■ **WHAT THE TASK REQUIRES**:
Take the material below and reproduce, word for word, only the lines from the line with "blue fish: 12 -> 10" through the line with "pink light bulb: 2 -> 4".

───

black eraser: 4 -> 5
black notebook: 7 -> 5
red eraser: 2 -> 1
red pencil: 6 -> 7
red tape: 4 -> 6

───

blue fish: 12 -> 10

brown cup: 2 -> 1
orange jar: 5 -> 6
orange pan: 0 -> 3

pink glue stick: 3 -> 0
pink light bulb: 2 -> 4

───

■ **WRITTEN ANSWER**:
blue fish: 12 -> 10

brown cup: 2 -> 1
orange jar: 5 -> 6
orange pan: 0 -> 3

pink glue stick: 3 -> 0
pink light bulb: 2 -> 4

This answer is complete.